Only lines with the word "none" belong in the answer; copy them from the records below.

TASK MATERIAL Start Marker

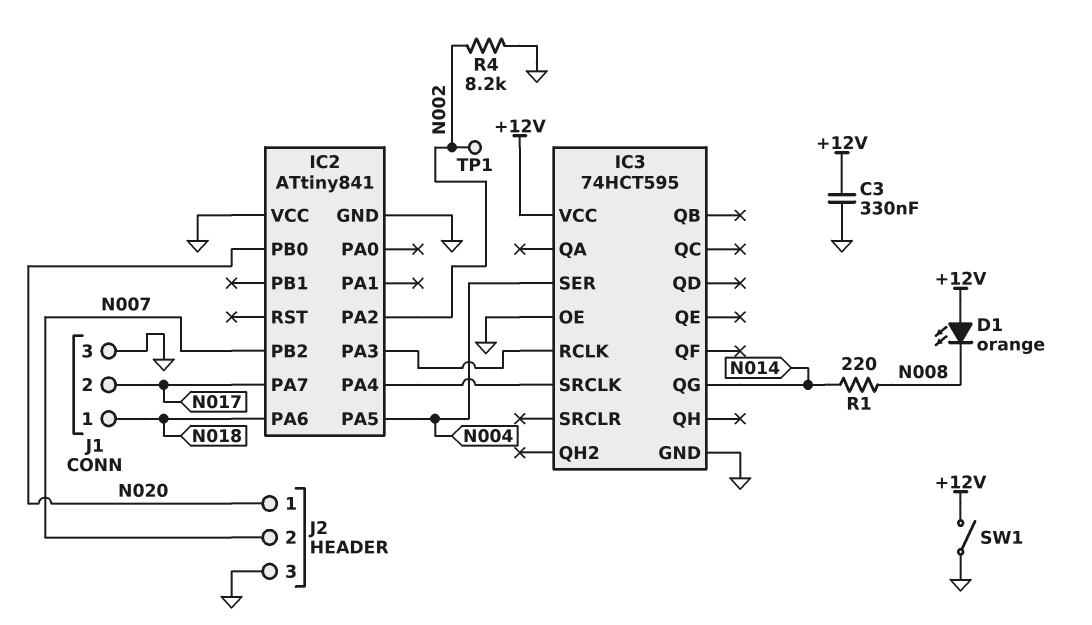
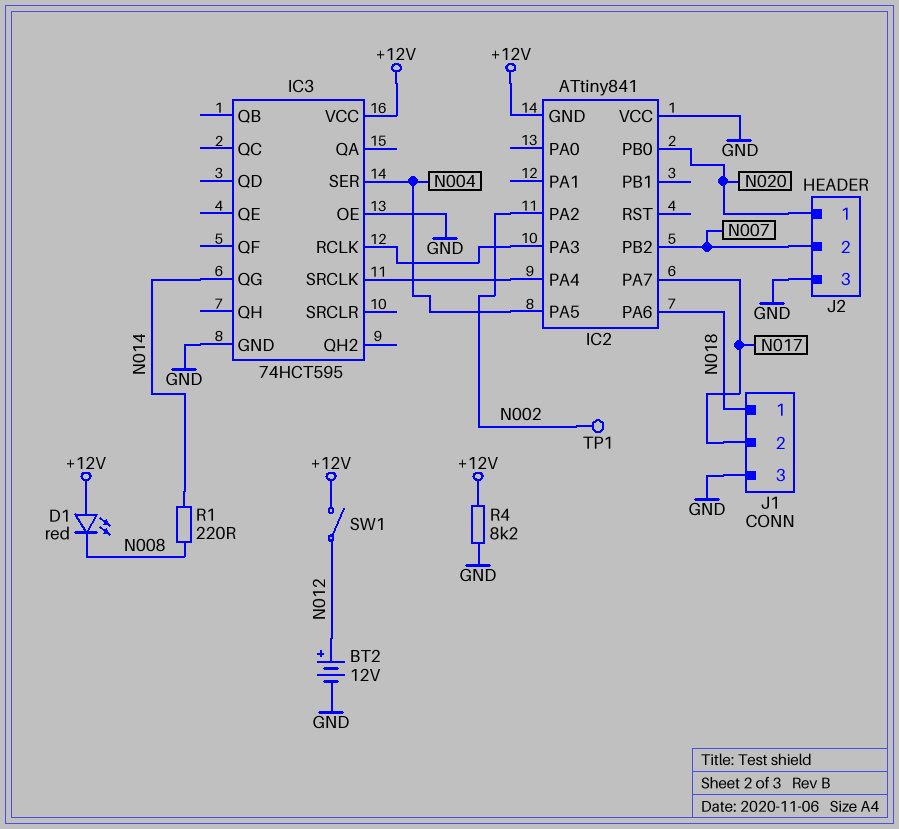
BT2: none -> 12V (plus N012, minus GND)
C3: 330nF (+12V, GND) -> none
D1: LED orange (A +12V, K N008) -> LED red (A +12V, K N008)
IC2 pin GND: GND -> +12V
R4: 8.2k (GND, N002) -> 8.2k (+12V, GND)
SW1: switch (+12V, GND) -> switch (+12V, N012)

TASK MATERIAL End Marker

THE COMPLETED TASK =
BT2: none -> 12V (plus N012, minus GND)
C3: 330nF (+12V, GND) -> none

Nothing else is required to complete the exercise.